(SUPPLIED DATA)

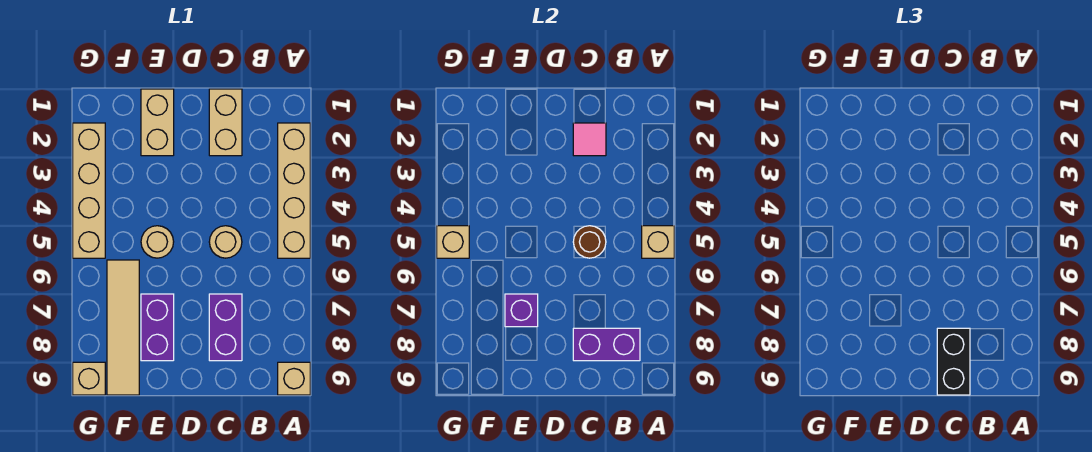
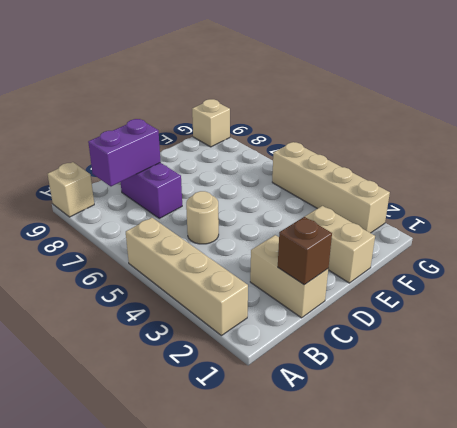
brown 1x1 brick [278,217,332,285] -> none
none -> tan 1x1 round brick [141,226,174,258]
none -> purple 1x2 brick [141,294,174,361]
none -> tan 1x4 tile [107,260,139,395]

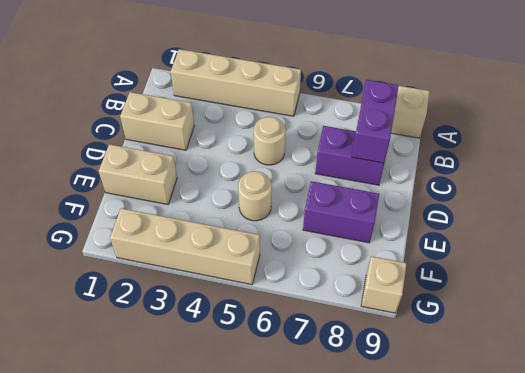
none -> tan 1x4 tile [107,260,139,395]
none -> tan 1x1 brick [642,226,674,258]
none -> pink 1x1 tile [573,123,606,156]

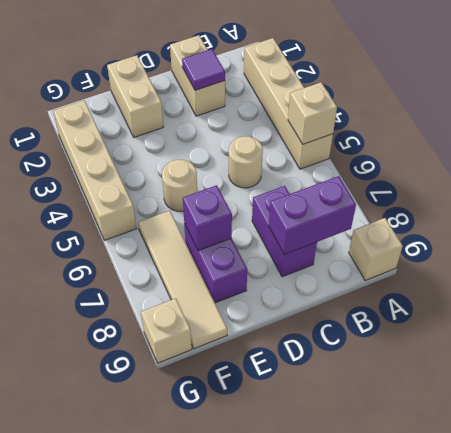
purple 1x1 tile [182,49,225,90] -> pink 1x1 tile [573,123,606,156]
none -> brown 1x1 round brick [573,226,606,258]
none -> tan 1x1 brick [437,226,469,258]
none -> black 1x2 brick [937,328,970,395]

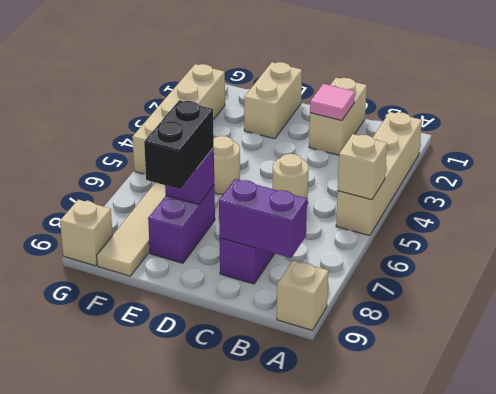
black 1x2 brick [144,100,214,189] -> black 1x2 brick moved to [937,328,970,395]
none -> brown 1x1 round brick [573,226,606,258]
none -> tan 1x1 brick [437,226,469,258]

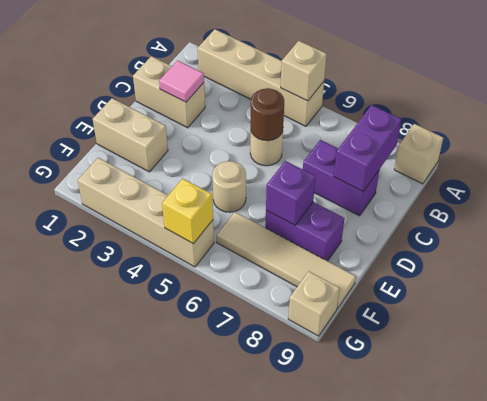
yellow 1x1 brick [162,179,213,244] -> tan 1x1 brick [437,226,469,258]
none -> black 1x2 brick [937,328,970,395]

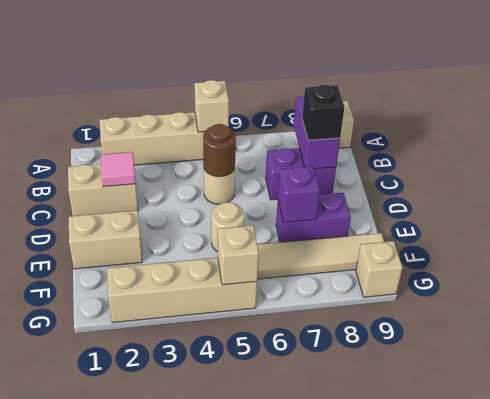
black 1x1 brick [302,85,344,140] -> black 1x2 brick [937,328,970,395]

(End SUPPLIED DATA)
(SUPPLIED DATA)

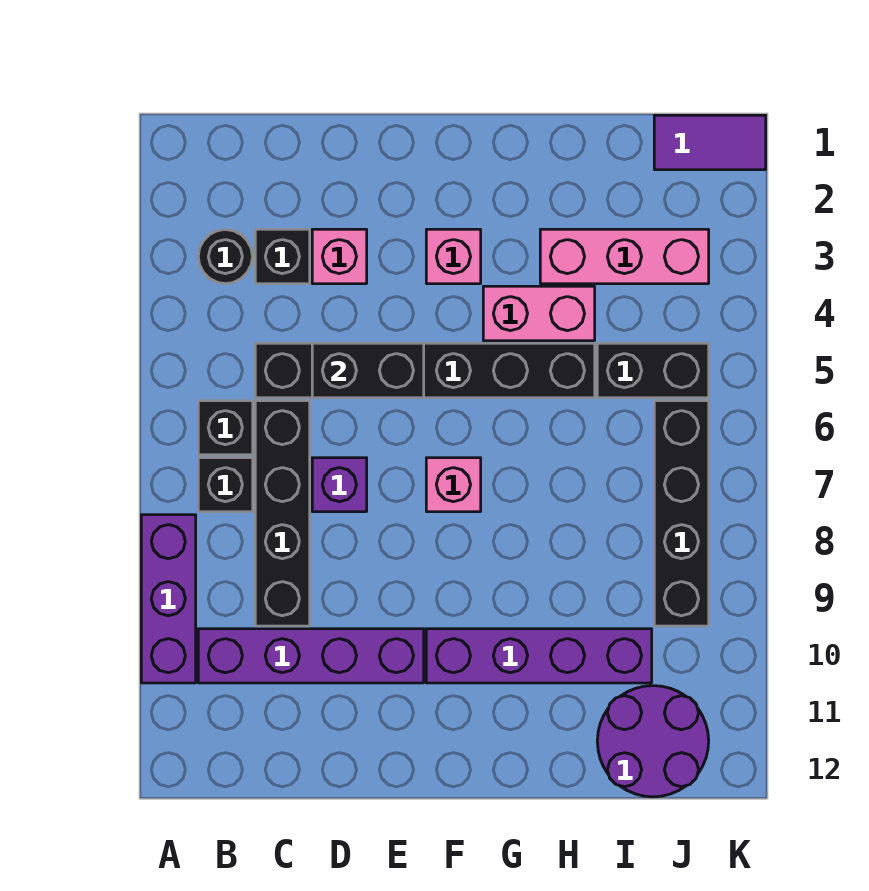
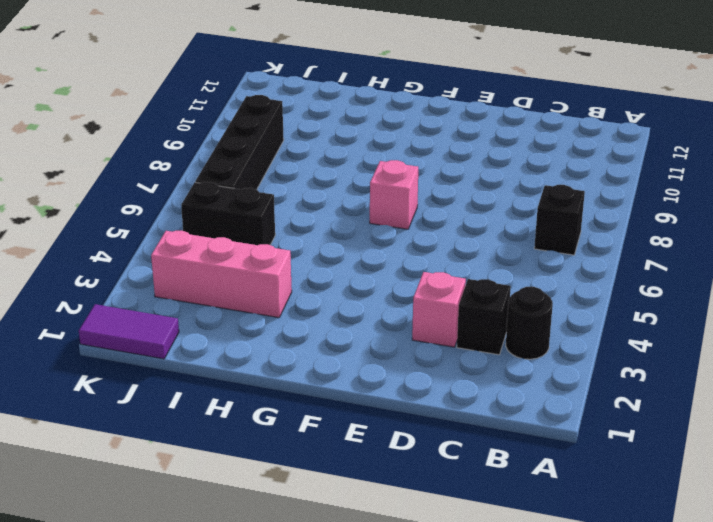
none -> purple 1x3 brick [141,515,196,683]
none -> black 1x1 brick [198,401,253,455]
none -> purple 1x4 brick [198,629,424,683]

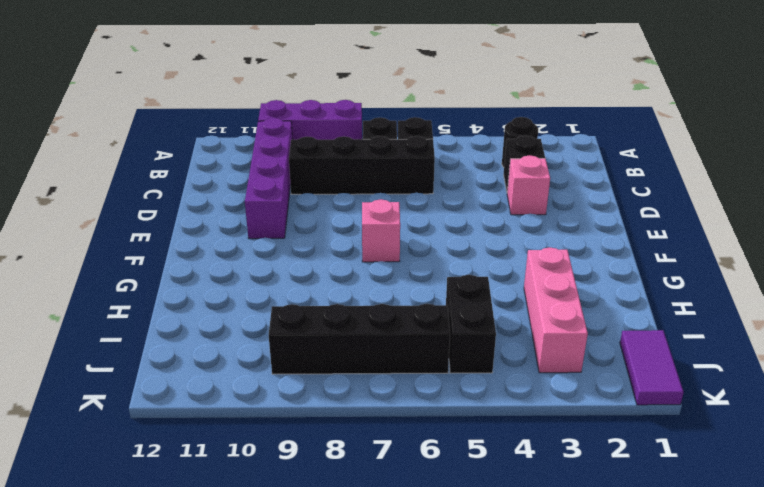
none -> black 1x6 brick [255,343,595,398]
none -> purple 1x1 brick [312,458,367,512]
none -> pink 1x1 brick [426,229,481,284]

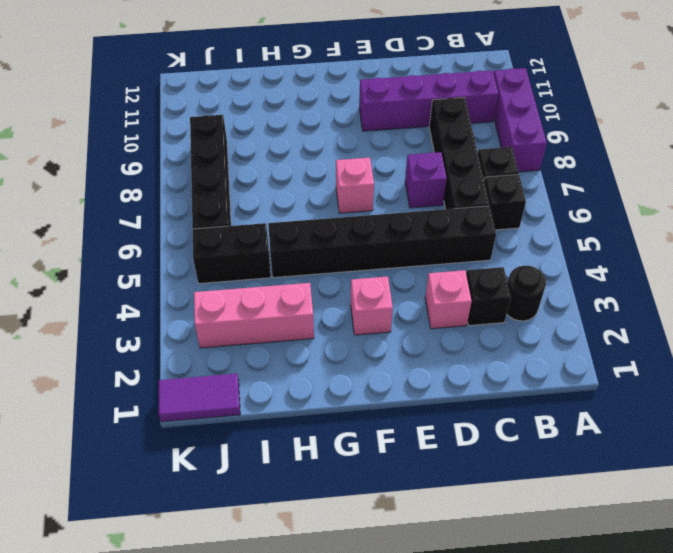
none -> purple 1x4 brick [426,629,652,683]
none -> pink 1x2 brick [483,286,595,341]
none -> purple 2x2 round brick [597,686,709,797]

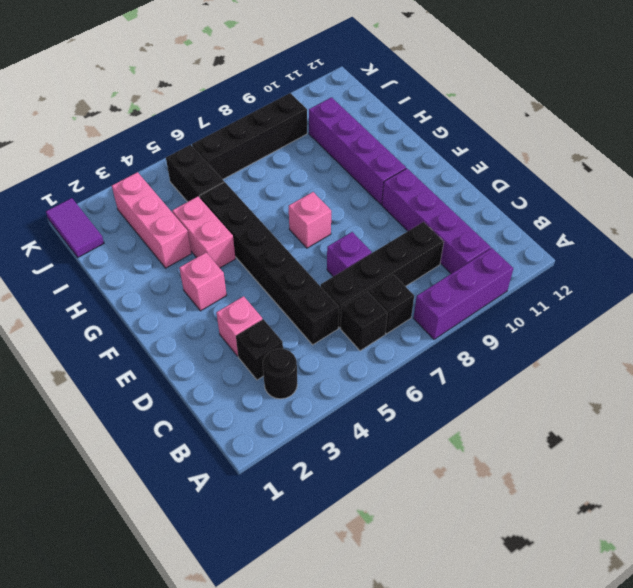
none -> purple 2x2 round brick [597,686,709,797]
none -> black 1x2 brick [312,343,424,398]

(End SUPPLIED DATA)
(SUPPLIED DATA)

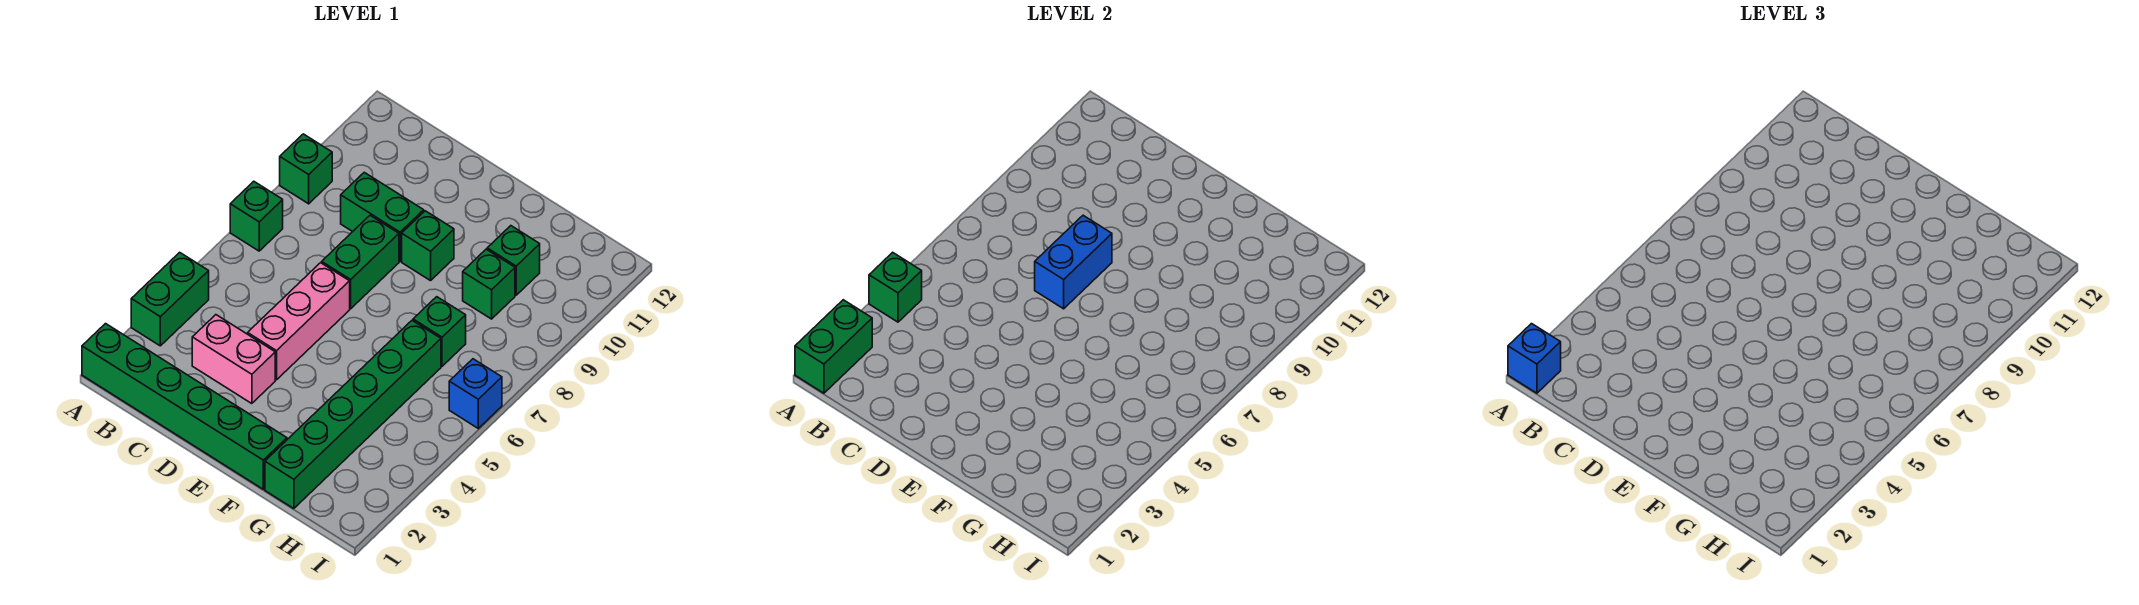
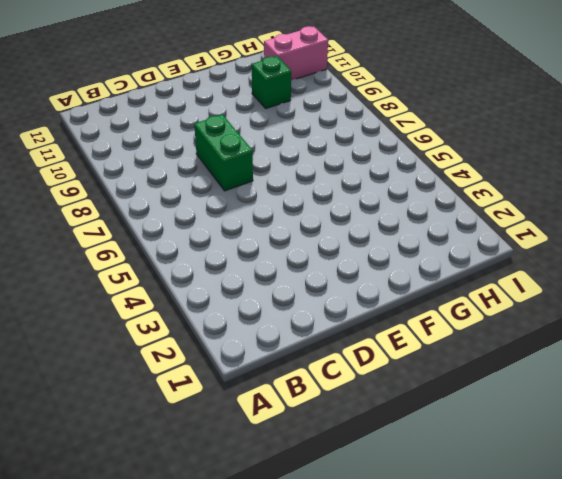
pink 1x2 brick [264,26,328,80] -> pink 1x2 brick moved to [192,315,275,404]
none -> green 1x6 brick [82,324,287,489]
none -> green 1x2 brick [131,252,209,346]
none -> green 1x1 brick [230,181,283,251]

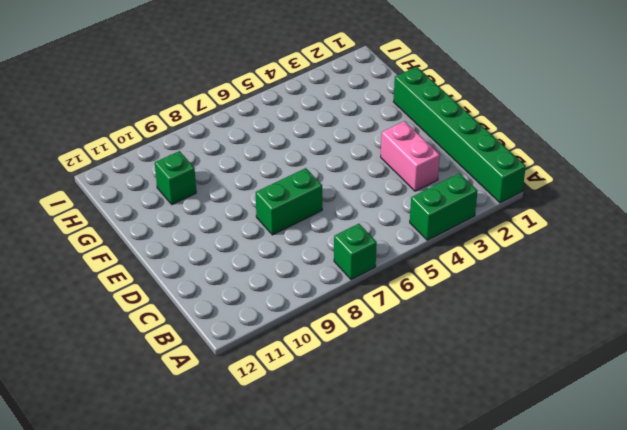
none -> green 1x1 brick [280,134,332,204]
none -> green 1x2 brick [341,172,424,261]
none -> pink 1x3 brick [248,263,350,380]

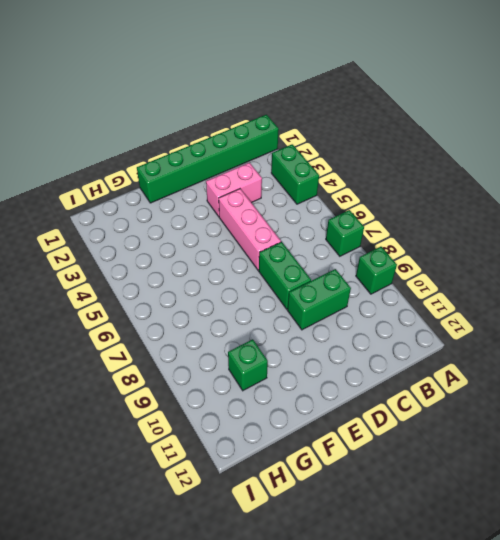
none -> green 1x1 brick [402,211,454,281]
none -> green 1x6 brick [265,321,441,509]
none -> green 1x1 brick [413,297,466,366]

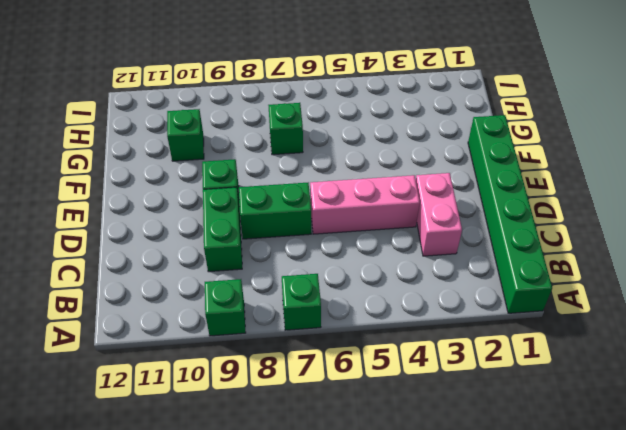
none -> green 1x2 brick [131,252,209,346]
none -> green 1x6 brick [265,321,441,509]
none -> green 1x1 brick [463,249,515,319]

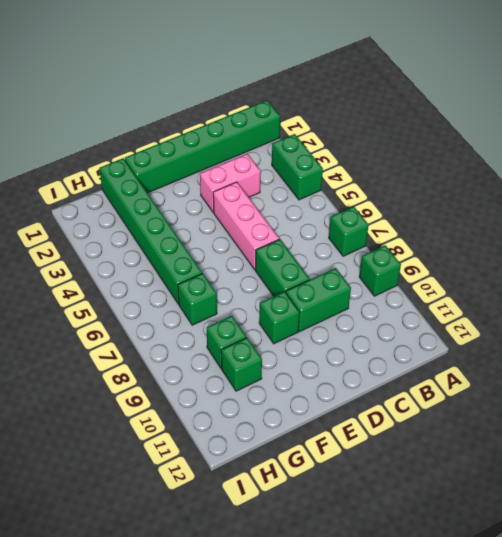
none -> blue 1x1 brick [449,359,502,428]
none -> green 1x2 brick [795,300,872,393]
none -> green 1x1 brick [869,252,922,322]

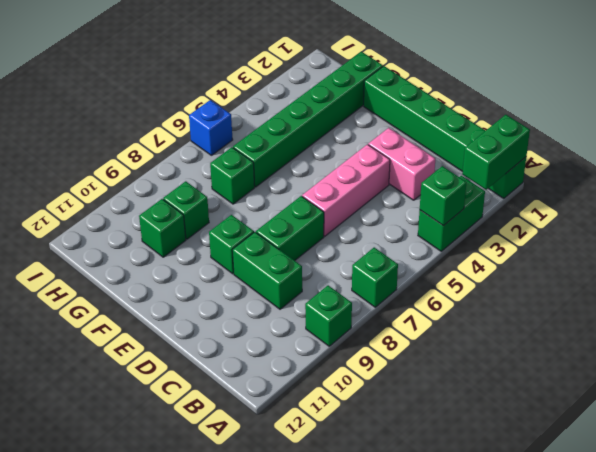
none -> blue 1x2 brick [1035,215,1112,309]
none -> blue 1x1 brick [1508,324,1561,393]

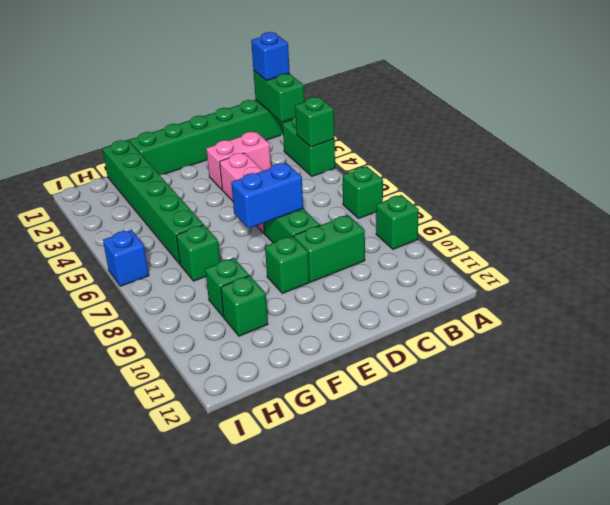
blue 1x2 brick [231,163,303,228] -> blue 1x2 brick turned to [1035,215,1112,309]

(End SUPPLIED DATA)

Look above for the line with "brown 1x1 brick [278,217,332,285] -> none" and the line with "black 1x1 brick [302,85,344,140]", then copy exactly the lines from the first through the second, both kept, with no pictures.

brown 1x1 brick [278,217,332,285] -> none
none -> tan 1x1 round brick [141,226,174,258]
none -> purple 1x2 brick [141,294,174,361]
none -> tan 1x4 tile [107,260,139,395]

none -> tan 1x4 tile [107,260,139,395]
none -> tan 1x1 brick [642,226,674,258]
none -> pink 1x1 tile [573,123,606,156]

purple 1x1 tile [182,49,225,90] -> pink 1x1 tile [573,123,606,156]
none -> brown 1x1 round brick [573,226,606,258]
none -> tan 1x1 brick [437,226,469,258]
none -> black 1x2 brick [937,328,970,395]

black 1x2 brick [144,100,214,189] -> black 1x2 brick moved to [937,328,970,395]
none -> brown 1x1 round brick [573,226,606,258]
none -> tan 1x1 brick [437,226,469,258]

yellow 1x1 brick [162,179,213,244] -> tan 1x1 brick [437,226,469,258]
none -> black 1x2 brick [937,328,970,395]

black 1x1 brick [302,85,344,140] -> black 1x2 brick [937,328,970,395]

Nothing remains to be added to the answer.